(Before-and-after change records)

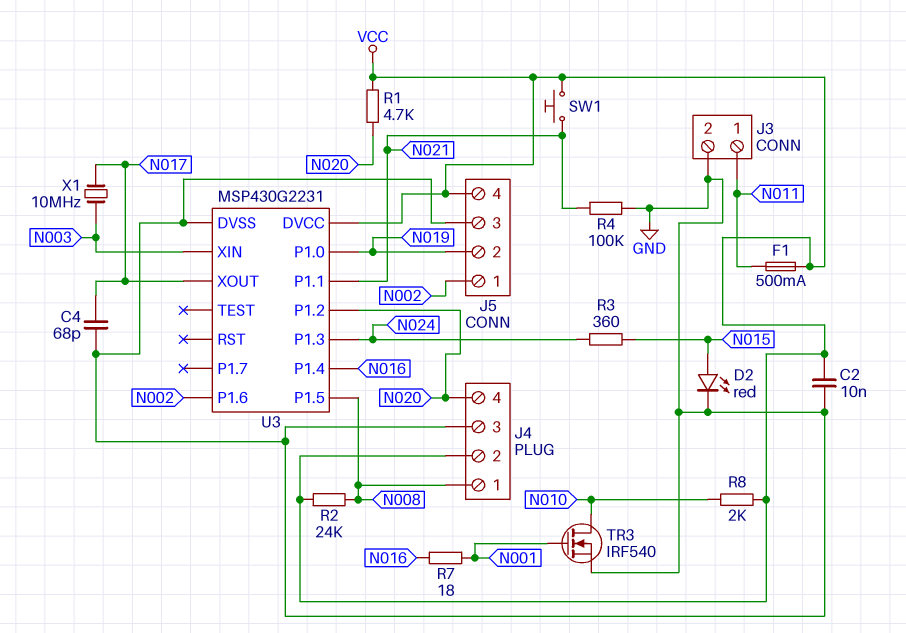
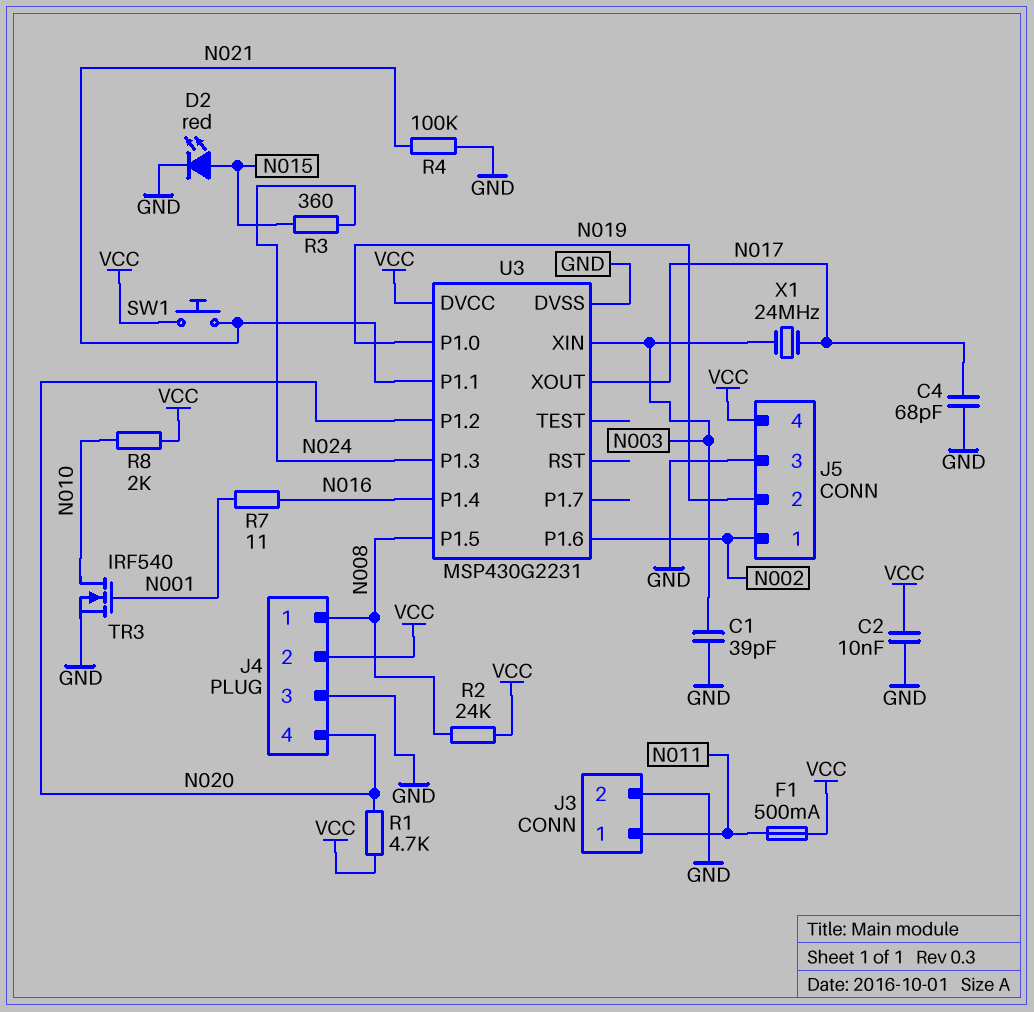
C1: none -> 39pF (GND, N003)
R7: 18 (N001, N016) -> 11 (N001, N016)
X1: 10MHz (N003, N017) -> 24MHz (N003, N017)

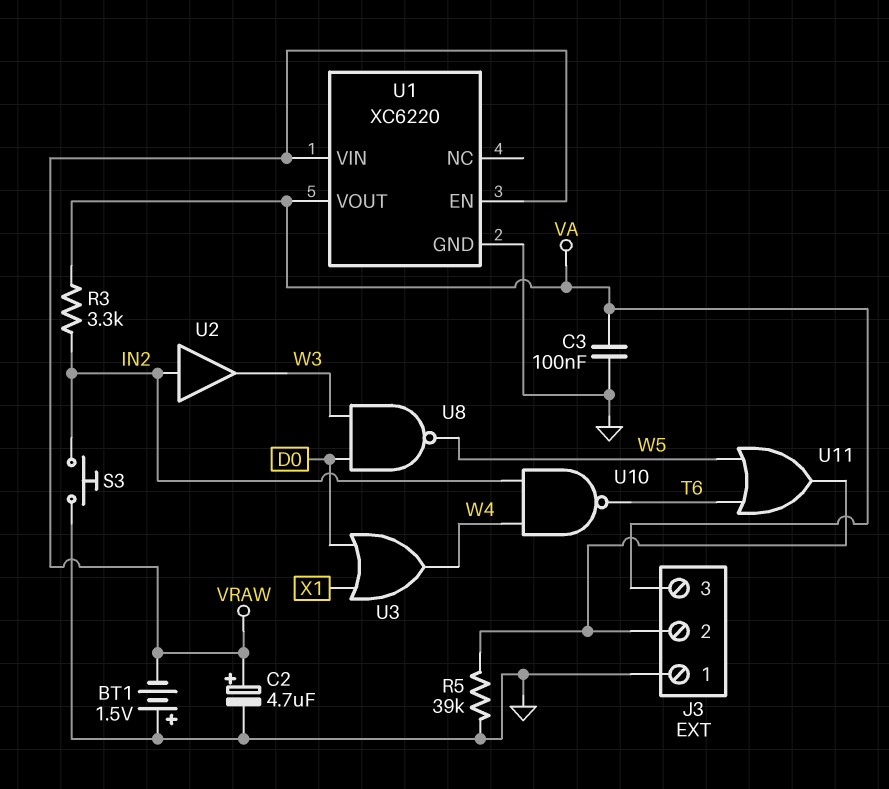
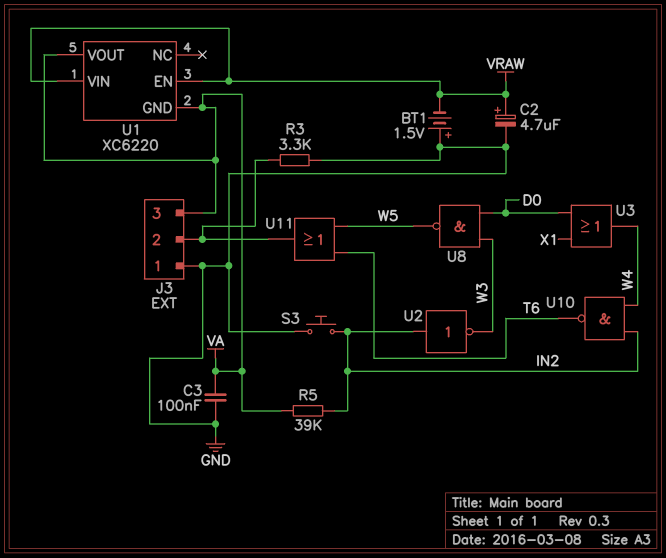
R3: 3.3k (IN2, VA) -> 3.3k (GND, J3/2)
R5: 39k (GND, J3/2) -> 39k (IN2, VA)
U1 pin GND: GND -> VA
U2: buffer (in IN2, out W3) -> NOT (in IN2, out W3)

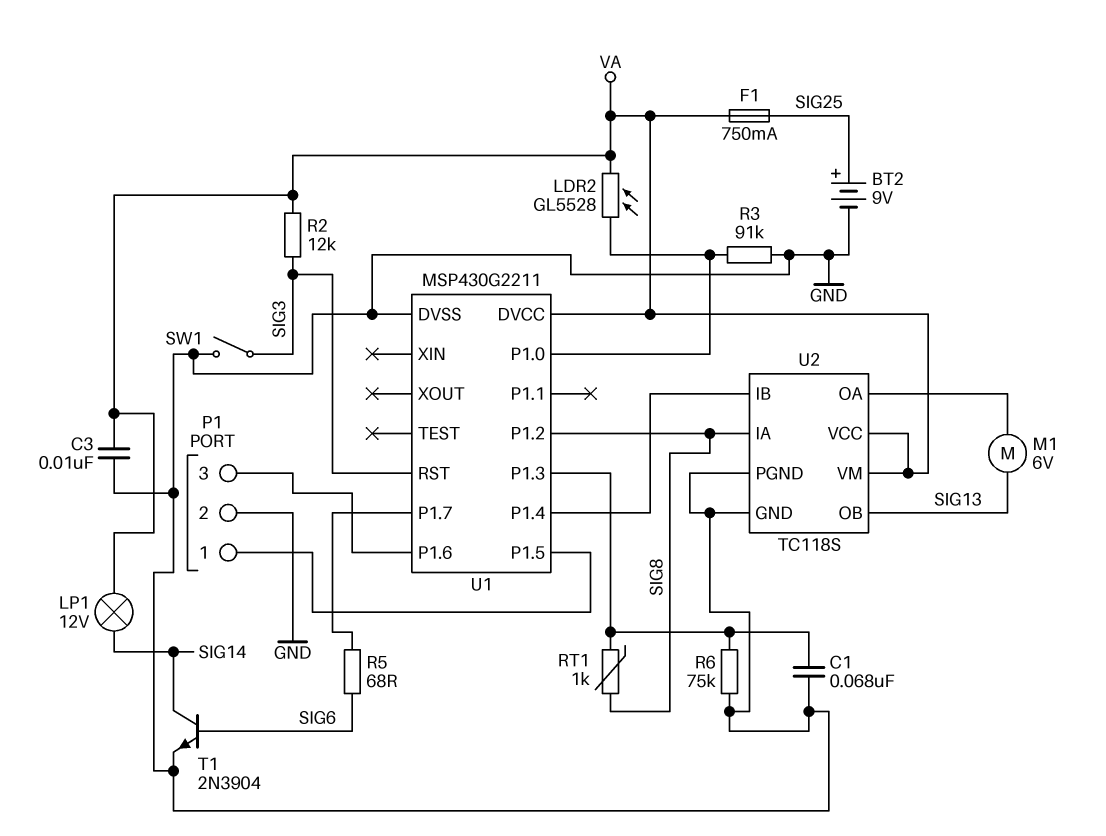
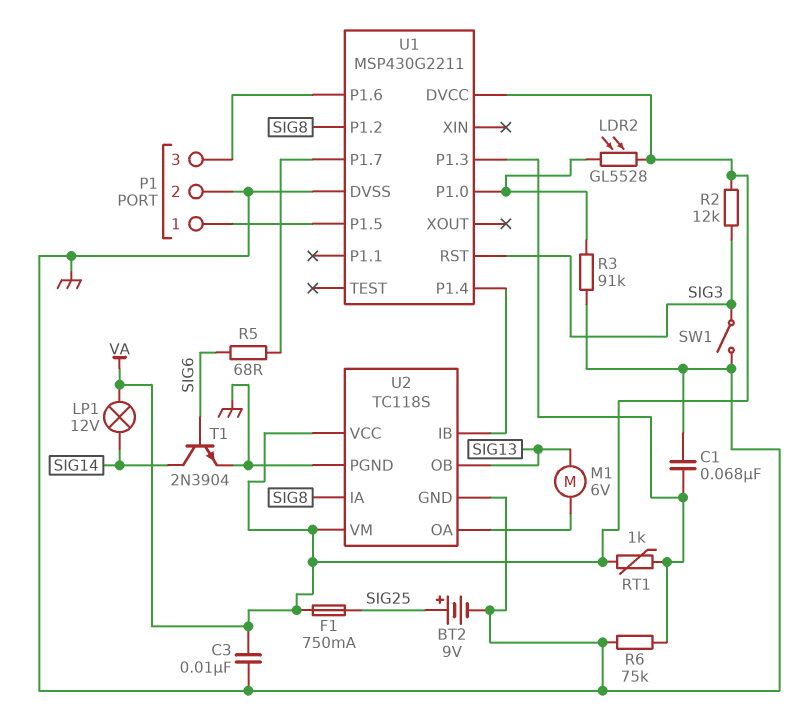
RT1: 1k (SIG8, U1/P1.3) -> 1k (U1/P1.3, VA)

§ Aim of the exercise
Please write out, word for word, each line from the one with "R7: 18 (N001, N016) -> 11 (N001, N016)" to the last line of the data, keeping both ends and omitting pictures.

§ Solution for this task
R7: 18 (N001, N016) -> 11 (N001, N016)
X1: 10MHz (N003, N017) -> 24MHz (N003, N017)

R3: 3.3k (IN2, VA) -> 3.3k (GND, J3/2)
R5: 39k (GND, J3/2) -> 39k (IN2, VA)
U1 pin GND: GND -> VA
U2: buffer (in IN2, out W3) -> NOT (in IN2, out W3)

RT1: 1k (SIG8, U1/P1.3) -> 1k (U1/P1.3, VA)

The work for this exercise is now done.